Task goal: Pictures aside, reproduce exactly and only the lines below, starting at the one containing "green dice [474,139,511,182] ->" and ending at the last line.

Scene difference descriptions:
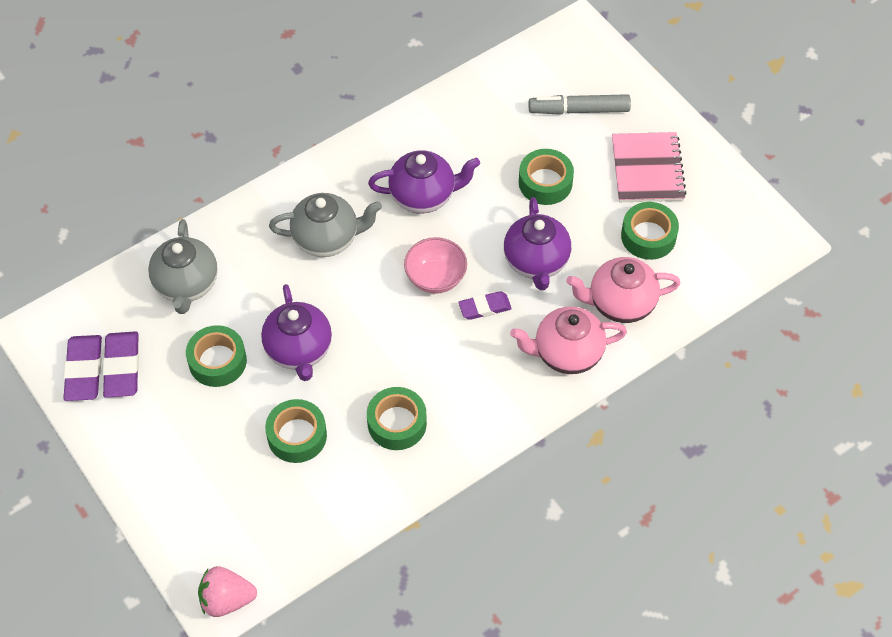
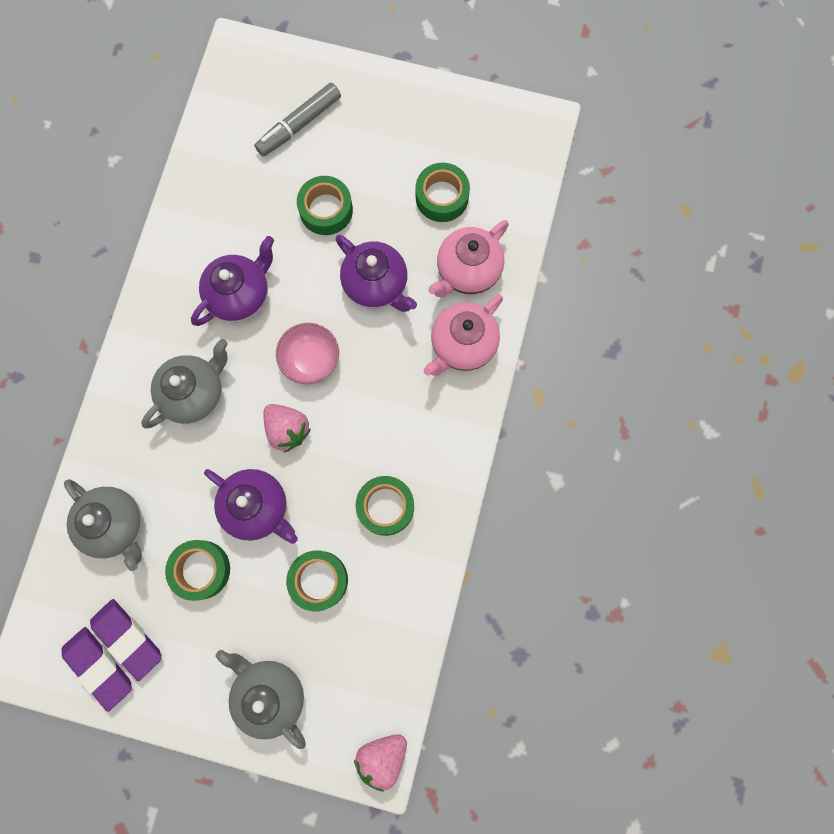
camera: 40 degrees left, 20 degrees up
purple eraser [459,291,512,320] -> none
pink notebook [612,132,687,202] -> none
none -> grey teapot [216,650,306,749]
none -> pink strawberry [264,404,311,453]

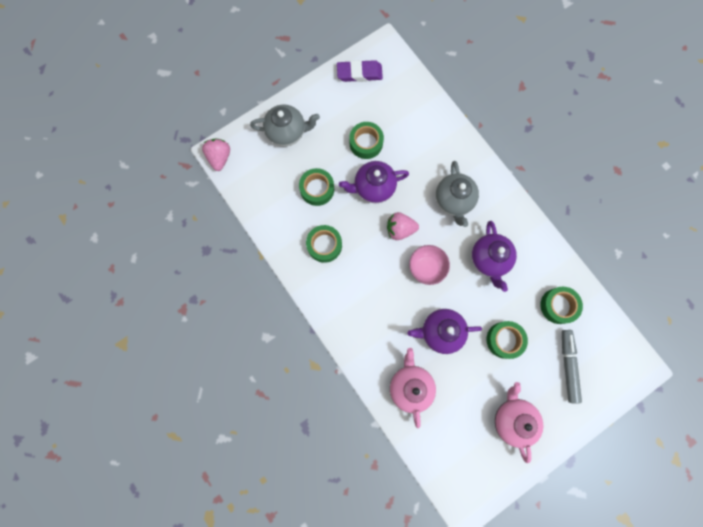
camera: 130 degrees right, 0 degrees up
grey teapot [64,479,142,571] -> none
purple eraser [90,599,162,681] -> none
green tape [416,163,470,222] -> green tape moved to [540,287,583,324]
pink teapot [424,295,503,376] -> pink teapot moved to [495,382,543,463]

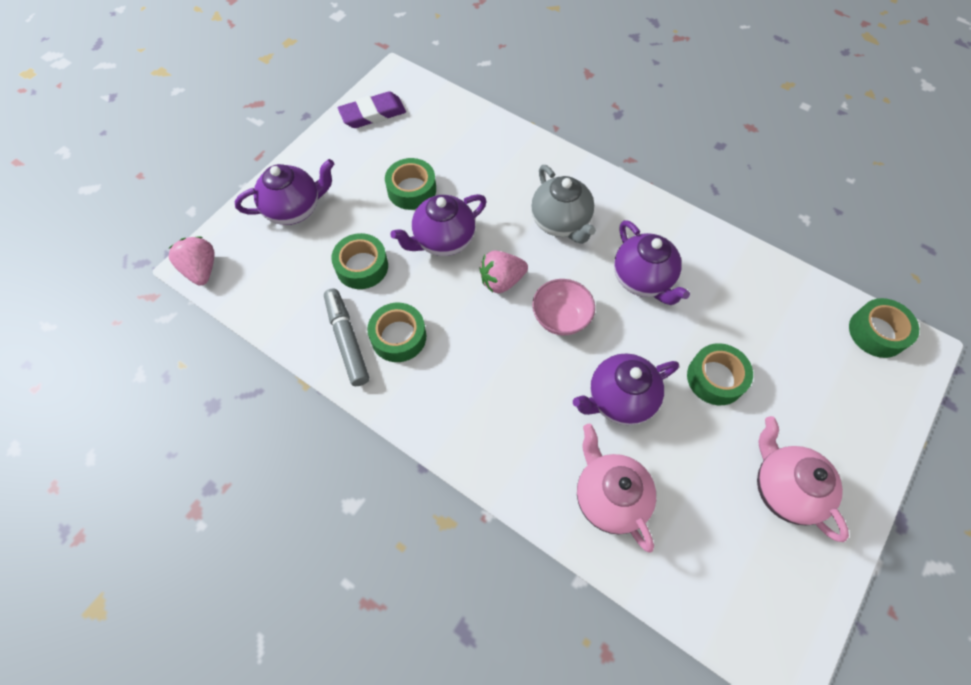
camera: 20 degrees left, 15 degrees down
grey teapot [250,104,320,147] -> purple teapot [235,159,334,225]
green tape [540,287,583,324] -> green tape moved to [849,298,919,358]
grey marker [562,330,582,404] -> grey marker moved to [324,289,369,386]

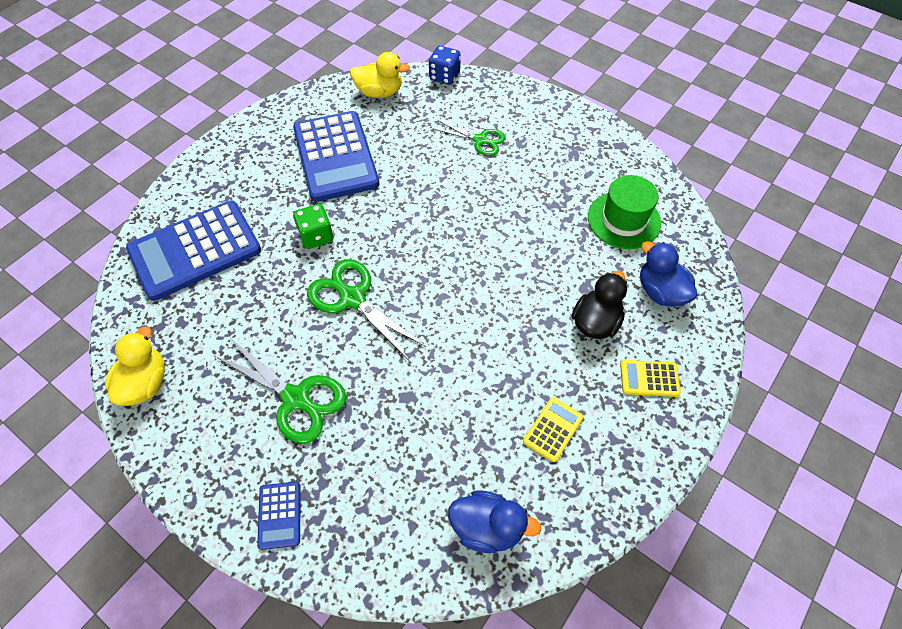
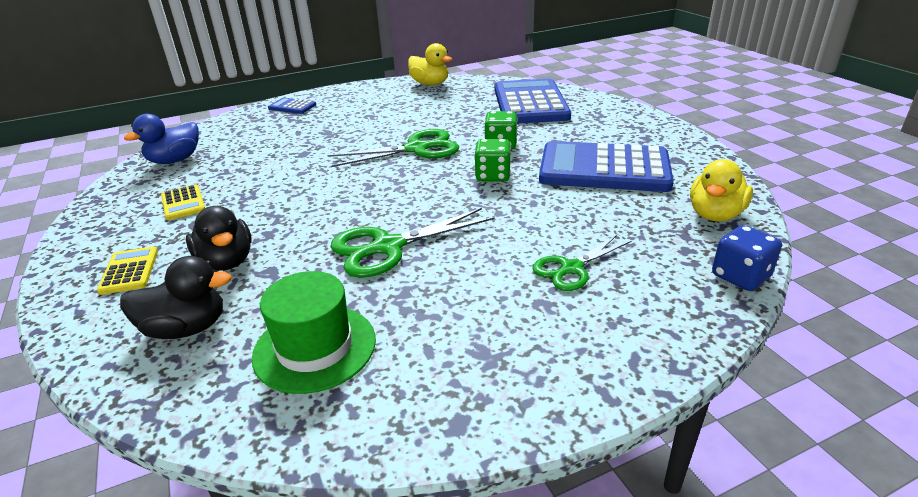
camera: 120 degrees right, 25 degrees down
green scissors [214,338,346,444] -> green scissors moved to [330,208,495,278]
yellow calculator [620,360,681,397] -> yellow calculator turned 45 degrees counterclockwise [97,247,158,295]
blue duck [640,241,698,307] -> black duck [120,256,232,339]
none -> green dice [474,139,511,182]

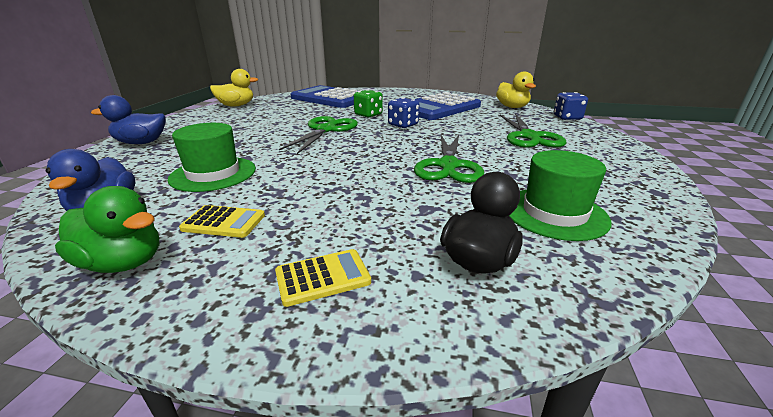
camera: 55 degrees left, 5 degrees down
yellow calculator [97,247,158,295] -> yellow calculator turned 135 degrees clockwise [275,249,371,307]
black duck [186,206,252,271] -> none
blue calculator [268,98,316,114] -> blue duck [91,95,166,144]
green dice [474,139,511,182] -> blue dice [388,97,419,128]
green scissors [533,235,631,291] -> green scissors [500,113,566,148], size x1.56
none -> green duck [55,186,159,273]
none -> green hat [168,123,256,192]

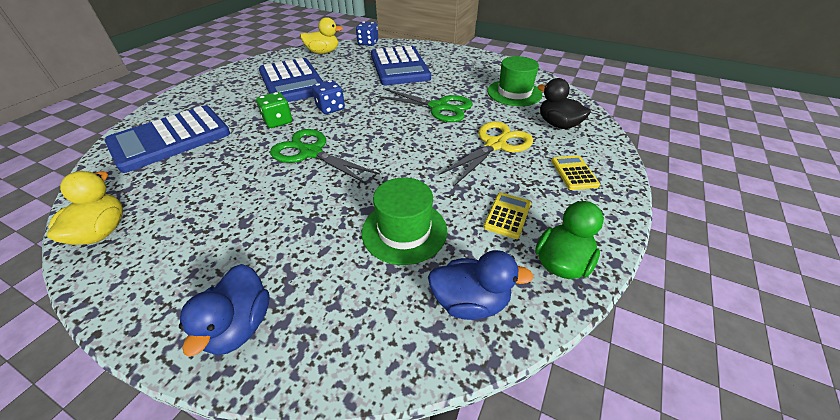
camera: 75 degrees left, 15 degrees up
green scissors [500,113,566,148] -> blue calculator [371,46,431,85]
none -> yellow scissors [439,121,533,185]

Completed exercise:
green dice [474,139,511,182] -> blue dice [388,97,419,128]
green scissors [533,235,631,291] -> green scissors [500,113,566,148], size x1.56
none -> green duck [55,186,159,273]
none -> green hat [168,123,256,192]

camera: 75 degrees left, 15 degrees up
green scissors [500,113,566,148] -> blue calculator [371,46,431,85]
none -> yellow scissors [439,121,533,185]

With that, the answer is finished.